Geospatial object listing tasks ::
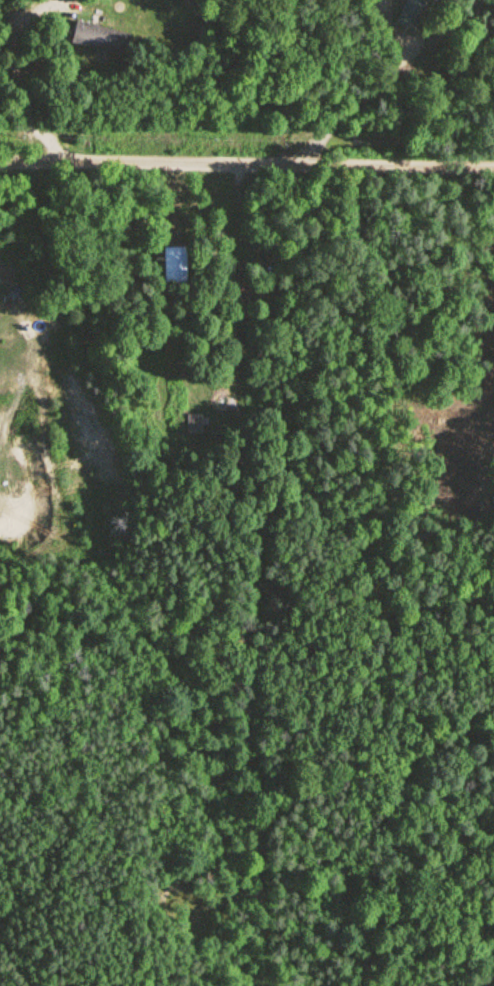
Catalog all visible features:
road: (41, 11)
building: (411, 12)
building: (101, 37)
road: (44, 57)
road: (23, 98)
road: (364, 104)
road: (246, 160)
road: (175, 201)
road: (241, 207)
building: (174, 263)
building: (243, 279)
road: (14, 403)

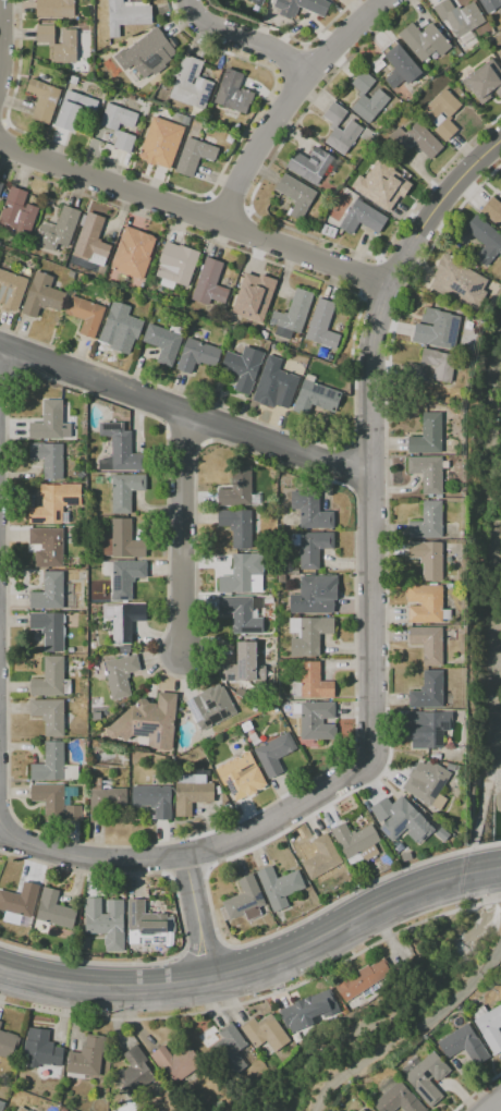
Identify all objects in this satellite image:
building: (255, 2)
building: (491, 6)
building: (301, 7)
building: (55, 8)
building: (126, 15)
building: (459, 17)
road: (0, 38)
road: (249, 38)
building: (424, 41)
building: (66, 44)
building: (499, 52)
building: (146, 54)
building: (399, 66)
building: (484, 82)
building: (190, 84)
building: (233, 93)
building: (379, 96)
building: (43, 100)
road: (294, 101)
building: (73, 110)
building: (429, 115)
building: (114, 129)
building: (352, 129)
building: (415, 140)
building: (160, 142)
building: (193, 156)
building: (309, 165)
building: (1, 186)
building: (376, 187)
building: (499, 188)
building: (295, 195)
building: (492, 212)
building: (17, 213)
building: (362, 218)
road: (193, 219)
building: (57, 230)
building: (327, 231)
building: (90, 238)
building: (484, 239)
building: (133, 253)
building: (176, 264)
building: (70, 274)
building: (458, 282)
building: (209, 284)
building: (11, 290)
building: (41, 296)
building: (245, 298)
building: (292, 314)
building: (85, 315)
building: (119, 324)
building: (321, 324)
building: (436, 329)
building: (162, 343)
building: (197, 356)
building: (438, 364)
building: (242, 367)
building: (278, 385)
building: (315, 398)
road: (184, 411)
building: (50, 422)
building: (427, 435)
building: (119, 450)
building: (48, 458)
building: (427, 473)
building: (236, 488)
building: (124, 491)
building: (54, 503)
building: (310, 510)
building: (427, 522)
building: (236, 526)
road: (370, 530)
road: (182, 534)
building: (121, 541)
building: (47, 546)
building: (313, 548)
building: (427, 559)
building: (243, 574)
building: (123, 577)
building: (48, 592)
building: (314, 595)
building: (425, 604)
building: (91, 607)
building: (240, 615)
building: (122, 620)
building: (48, 629)
building: (308, 635)
building: (428, 643)
building: (119, 649)
building: (244, 665)
building: (119, 675)
building: (49, 679)
building: (311, 683)
building: (427, 692)
building: (210, 707)
building: (48, 716)
building: (316, 721)
building: (148, 722)
building: (430, 726)
building: (274, 753)
building: (52, 765)
building: (240, 776)
building: (428, 787)
building: (190, 794)
building: (104, 799)
building: (49, 800)
building: (153, 800)
building: (72, 813)
building: (404, 819)
building: (355, 841)
road: (487, 845)
road: (87, 856)
building: (321, 858)
road: (485, 869)
building: (278, 887)
road: (347, 895)
building: (19, 900)
building: (243, 900)
road: (482, 903)
building: (54, 910)
road: (196, 918)
building: (105, 922)
building: (148, 926)
road: (339, 926)
building: (6, 929)
road: (202, 954)
road: (91, 961)
building: (498, 971)
building: (363, 981)
road: (103, 986)
road: (240, 1003)
building: (308, 1011)
building: (0, 1023)
building: (489, 1026)
building: (265, 1032)
road: (412, 1036)
building: (8, 1044)
building: (463, 1044)
building: (41, 1049)
building: (232, 1051)
building: (86, 1058)
building: (176, 1061)
building: (134, 1072)
building: (426, 1077)
road: (477, 1092)
building: (396, 1098)
road: (492, 1104)
building: (2, 1105)
building: (22, 1109)
building: (362, 1110)

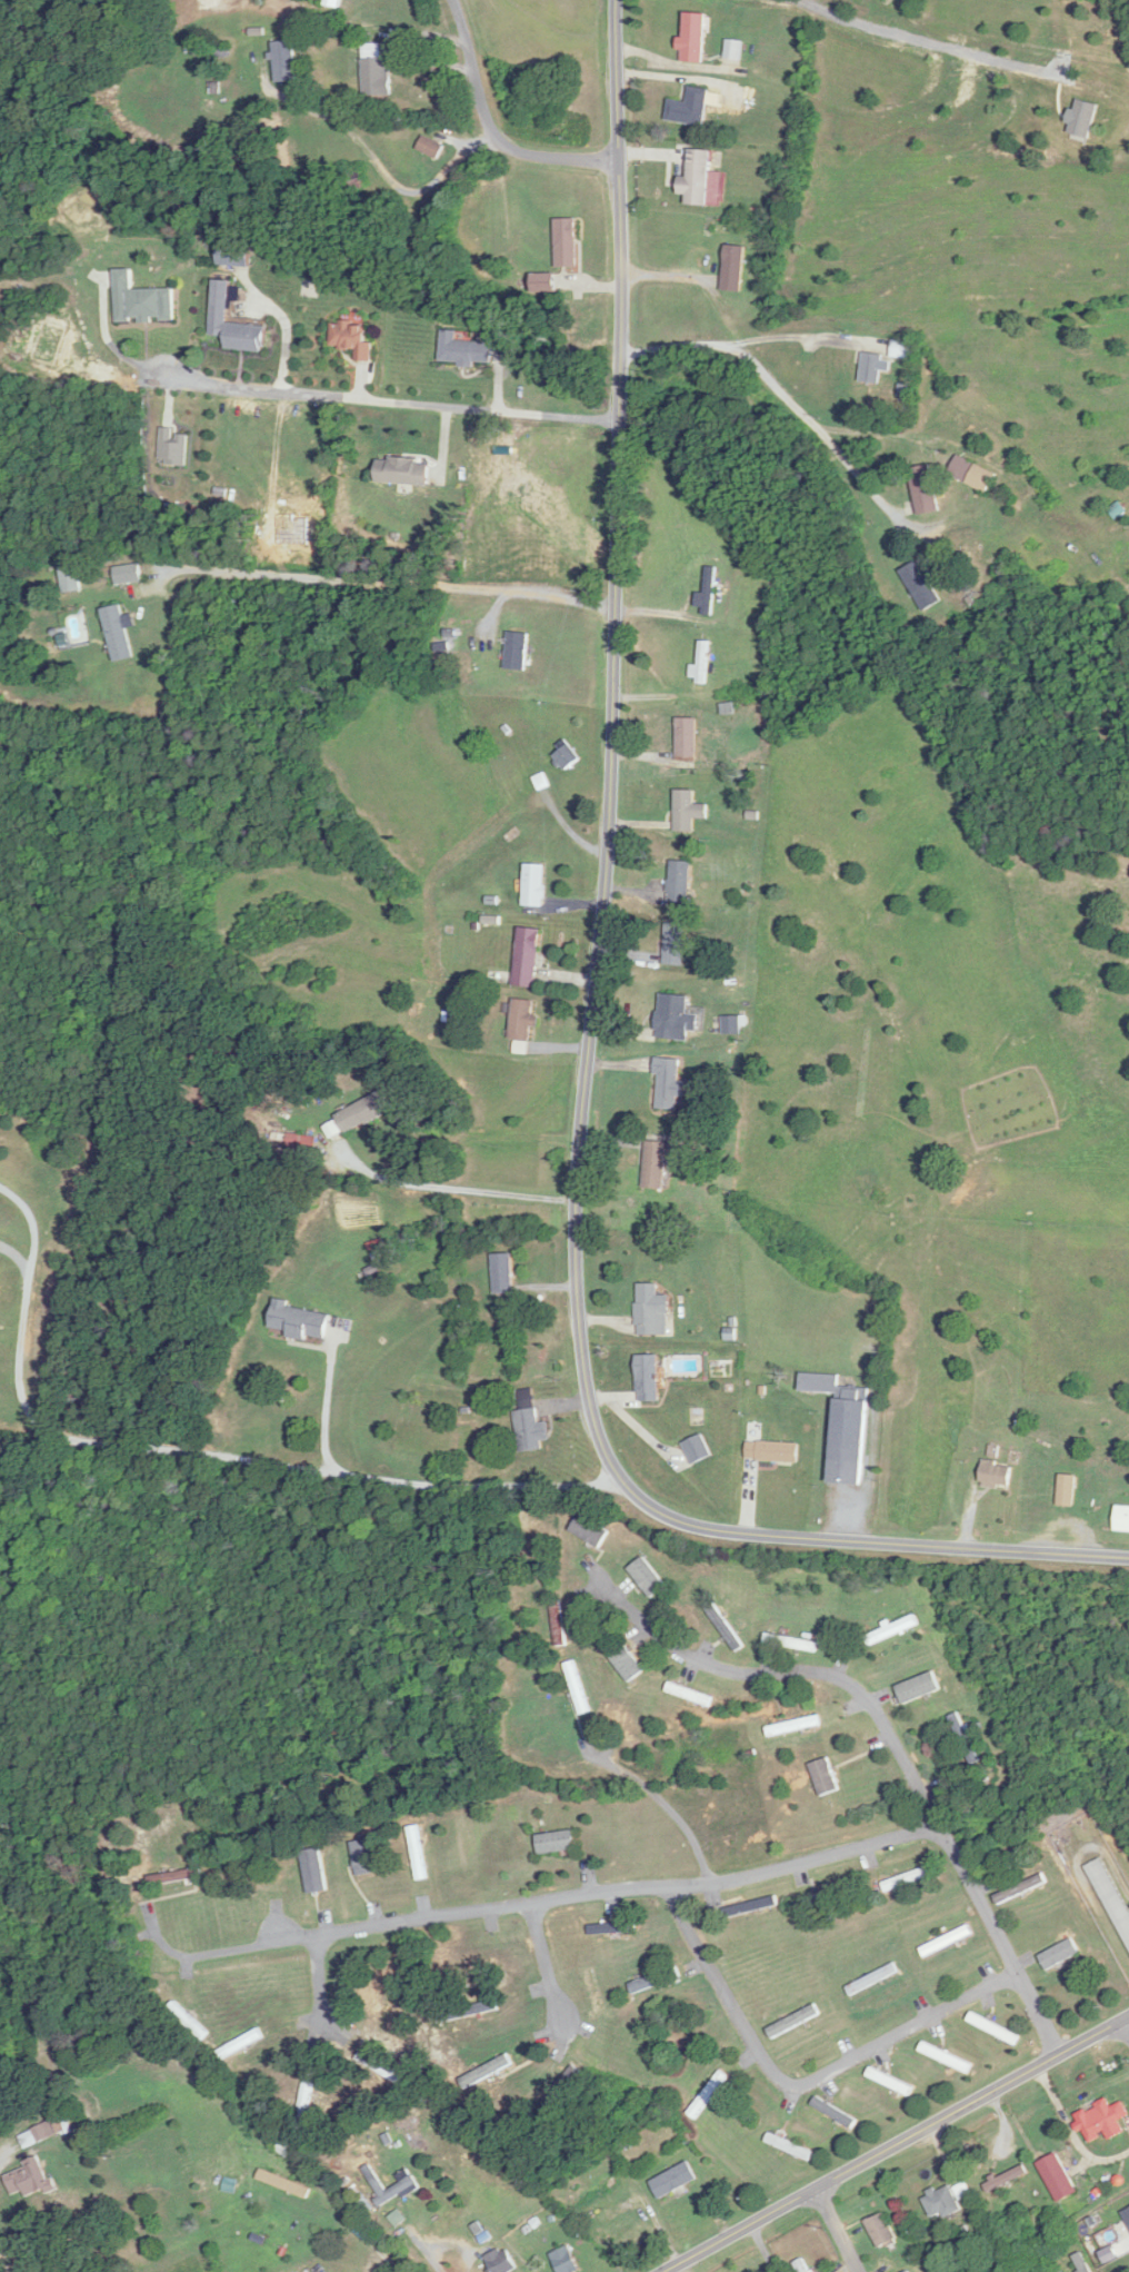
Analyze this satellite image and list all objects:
building: (333, 3)
building: (318, 18)
building: (694, 37)
building: (733, 49)
building: (285, 61)
building: (376, 71)
building: (690, 108)
road: (492, 134)
building: (431, 147)
road: (375, 163)
building: (701, 178)
building: (353, 181)
building: (566, 243)
building: (235, 255)
building: (734, 268)
building: (142, 302)
building: (235, 323)
building: (353, 339)
building: (464, 350)
building: (900, 350)
building: (871, 368)
road: (376, 399)
road: (798, 415)
building: (403, 472)
building: (973, 474)
building: (924, 490)
building: (127, 574)
road: (377, 584)
building: (921, 586)
building: (708, 593)
building: (118, 634)
building: (517, 652)
building: (701, 665)
building: (687, 739)
building: (566, 758)
building: (688, 811)
building: (680, 881)
building: (534, 886)
building: (675, 945)
building: (527, 958)
road: (593, 1008)
building: (675, 1018)
building: (522, 1021)
building: (732, 1026)
building: (669, 1084)
building: (364, 1113)
building: (656, 1166)
road: (451, 1187)
building: (503, 1275)
building: (653, 1311)
building: (300, 1322)
building: (649, 1377)
road: (326, 1412)
building: (844, 1426)
building: (531, 1427)
building: (698, 1449)
building: (773, 1452)
road: (198, 1455)
building: (997, 1474)
building: (1067, 1490)
building: (1122, 1518)
building: (590, 1531)
building: (648, 1578)
building: (559, 1623)
building: (892, 1630)
building: (792, 1643)
building: (626, 1662)
building: (919, 1688)
building: (577, 1689)
building: (690, 1695)
building: (793, 1726)
building: (964, 1739)
road: (896, 1748)
building: (825, 1777)
road: (672, 1809)
building: (557, 1842)
building: (417, 1852)
building: (363, 1857)
building: (314, 1870)
building: (176, 1876)
building: (905, 1880)
building: (1020, 1889)
road: (604, 1891)
building: (825, 1897)
building: (1112, 1897)
building: (751, 1907)
building: (612, 1928)
building: (947, 1941)
building: (1060, 1954)
road: (195, 1955)
building: (480, 1961)
road: (546, 1962)
building: (656, 1979)
building: (873, 1979)
road: (318, 1982)
building: (595, 1992)
building: (795, 2021)
building: (994, 2028)
road: (1126, 2028)
building: (240, 2044)
building: (946, 2057)
building: (487, 2071)
road: (800, 2078)
building: (891, 2081)
building: (560, 2088)
building: (708, 2095)
building: (305, 2100)
building: (835, 2112)
building: (1103, 2120)
building: (625, 2145)
road: (900, 2146)
building: (790, 2147)
building: (1006, 2178)
building: (1058, 2178)
building: (29, 2179)
building: (284, 2184)
building: (402, 2187)
building: (945, 2200)
building: (882, 2230)
road: (839, 2231)
road: (439, 2244)
road: (763, 2249)
building: (501, 2261)
building: (566, 2261)
building: (803, 2266)
building: (999, 2266)
building: (1062, 2270)
building: (908, 2271)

Required action :: For the word "image", please count the lines in the data where it appears and respond with the number only.

Task result :: 2